* [Stated exercise]
Provide again, from the entries below, every line from the one containing "Where is **adipose" through the one containing "Target: vessel or", exactly as written, and no other line.

Some records
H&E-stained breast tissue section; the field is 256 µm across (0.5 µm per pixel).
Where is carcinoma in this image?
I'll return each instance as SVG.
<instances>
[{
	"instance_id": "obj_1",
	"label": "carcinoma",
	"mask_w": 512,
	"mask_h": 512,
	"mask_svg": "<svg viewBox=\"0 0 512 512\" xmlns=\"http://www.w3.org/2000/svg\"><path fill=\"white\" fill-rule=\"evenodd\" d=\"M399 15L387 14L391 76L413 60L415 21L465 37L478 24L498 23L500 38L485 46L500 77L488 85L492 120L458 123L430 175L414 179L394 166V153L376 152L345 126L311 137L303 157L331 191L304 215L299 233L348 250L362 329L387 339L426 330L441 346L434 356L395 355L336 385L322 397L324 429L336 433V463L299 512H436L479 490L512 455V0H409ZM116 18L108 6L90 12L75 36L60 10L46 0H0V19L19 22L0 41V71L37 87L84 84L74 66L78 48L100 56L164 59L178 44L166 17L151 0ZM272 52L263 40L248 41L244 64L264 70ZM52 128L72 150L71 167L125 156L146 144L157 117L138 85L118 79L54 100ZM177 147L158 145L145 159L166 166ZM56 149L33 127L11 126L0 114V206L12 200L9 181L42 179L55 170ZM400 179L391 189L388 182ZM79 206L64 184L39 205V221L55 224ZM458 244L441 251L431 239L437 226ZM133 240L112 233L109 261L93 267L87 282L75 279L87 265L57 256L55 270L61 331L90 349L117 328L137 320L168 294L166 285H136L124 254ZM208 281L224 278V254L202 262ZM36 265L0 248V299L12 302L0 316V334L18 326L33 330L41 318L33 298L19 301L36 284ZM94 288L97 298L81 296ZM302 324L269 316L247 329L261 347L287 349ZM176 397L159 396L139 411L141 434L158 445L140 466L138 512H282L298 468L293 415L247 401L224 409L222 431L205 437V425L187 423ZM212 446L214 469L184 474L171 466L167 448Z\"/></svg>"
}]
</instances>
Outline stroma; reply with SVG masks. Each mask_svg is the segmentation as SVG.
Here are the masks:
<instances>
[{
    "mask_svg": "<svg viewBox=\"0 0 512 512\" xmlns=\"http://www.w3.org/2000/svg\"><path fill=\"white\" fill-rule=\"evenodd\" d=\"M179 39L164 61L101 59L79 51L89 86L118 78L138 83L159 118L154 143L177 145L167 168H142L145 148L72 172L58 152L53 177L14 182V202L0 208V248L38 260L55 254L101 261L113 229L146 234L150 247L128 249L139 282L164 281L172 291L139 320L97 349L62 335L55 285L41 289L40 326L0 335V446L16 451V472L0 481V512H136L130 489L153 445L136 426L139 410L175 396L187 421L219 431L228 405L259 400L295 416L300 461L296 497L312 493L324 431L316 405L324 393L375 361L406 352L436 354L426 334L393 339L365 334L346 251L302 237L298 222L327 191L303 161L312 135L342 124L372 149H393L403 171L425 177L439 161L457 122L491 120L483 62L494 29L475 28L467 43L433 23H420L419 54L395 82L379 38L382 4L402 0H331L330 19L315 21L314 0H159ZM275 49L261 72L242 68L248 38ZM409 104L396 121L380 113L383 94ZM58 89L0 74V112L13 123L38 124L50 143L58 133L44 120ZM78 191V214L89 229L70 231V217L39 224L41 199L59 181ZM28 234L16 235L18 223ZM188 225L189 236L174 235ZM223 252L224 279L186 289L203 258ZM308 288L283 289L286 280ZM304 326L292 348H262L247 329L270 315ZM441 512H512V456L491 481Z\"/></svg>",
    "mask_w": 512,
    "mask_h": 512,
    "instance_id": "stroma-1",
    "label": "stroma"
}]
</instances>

==

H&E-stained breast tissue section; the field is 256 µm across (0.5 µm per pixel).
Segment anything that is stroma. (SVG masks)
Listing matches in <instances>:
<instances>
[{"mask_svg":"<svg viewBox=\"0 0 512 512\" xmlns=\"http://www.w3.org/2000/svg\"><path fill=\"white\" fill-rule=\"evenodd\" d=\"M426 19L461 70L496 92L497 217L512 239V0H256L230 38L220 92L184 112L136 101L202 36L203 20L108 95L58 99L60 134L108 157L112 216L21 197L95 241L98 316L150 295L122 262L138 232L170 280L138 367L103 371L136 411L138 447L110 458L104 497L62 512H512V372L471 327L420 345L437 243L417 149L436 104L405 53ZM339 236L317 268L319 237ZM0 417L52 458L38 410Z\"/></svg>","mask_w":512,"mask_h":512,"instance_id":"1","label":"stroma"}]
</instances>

* * *

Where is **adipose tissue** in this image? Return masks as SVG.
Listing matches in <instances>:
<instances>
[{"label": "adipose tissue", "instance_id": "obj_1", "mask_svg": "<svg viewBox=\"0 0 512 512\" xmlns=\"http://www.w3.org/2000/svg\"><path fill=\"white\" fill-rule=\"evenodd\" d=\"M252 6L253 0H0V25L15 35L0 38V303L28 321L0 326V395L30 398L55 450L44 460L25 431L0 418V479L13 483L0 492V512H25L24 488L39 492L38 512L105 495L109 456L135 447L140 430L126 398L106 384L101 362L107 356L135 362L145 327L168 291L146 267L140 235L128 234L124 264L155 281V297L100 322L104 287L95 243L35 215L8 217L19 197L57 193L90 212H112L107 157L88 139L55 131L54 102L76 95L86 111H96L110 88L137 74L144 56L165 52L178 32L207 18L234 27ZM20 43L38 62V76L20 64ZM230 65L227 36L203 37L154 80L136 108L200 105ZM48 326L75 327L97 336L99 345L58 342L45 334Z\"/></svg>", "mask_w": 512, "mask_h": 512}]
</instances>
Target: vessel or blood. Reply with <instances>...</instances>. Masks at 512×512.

* [Reply to the task]
Where is **adipose tissue** in this image? Return masks as SVG.
Listing matches in <instances>:
<instances>
[{"label": "adipose tissue", "instance_id": "obj_1", "mask_svg": "<svg viewBox=\"0 0 512 512\" xmlns=\"http://www.w3.org/2000/svg\"><path fill=\"white\" fill-rule=\"evenodd\" d=\"M252 6L253 0H0V25L15 35L0 38V303L28 321L0 326V395L30 398L55 450L44 460L25 431L0 418V479L13 483L0 492V512H25L24 488L39 492L38 512L105 495L109 456L135 447L140 430L126 398L106 384L101 362L107 356L135 362L145 327L168 291L146 267L140 235L128 234L124 264L155 281V297L100 322L104 287L95 243L35 215L8 217L19 197L57 193L90 212H112L107 157L88 139L55 131L54 102L76 95L86 111H96L110 88L137 74L144 56L165 52L178 32L207 18L234 27ZM20 43L38 62V76L20 64ZM230 65L227 36L203 37L154 80L136 108L200 105ZM48 326L75 327L97 336L99 345L58 342L45 334Z\"/></svg>", "mask_w": 512, "mask_h": 512}]
</instances>
Target: vessel or blood. Reply with <instances>...</instances>. Masks at 512×512.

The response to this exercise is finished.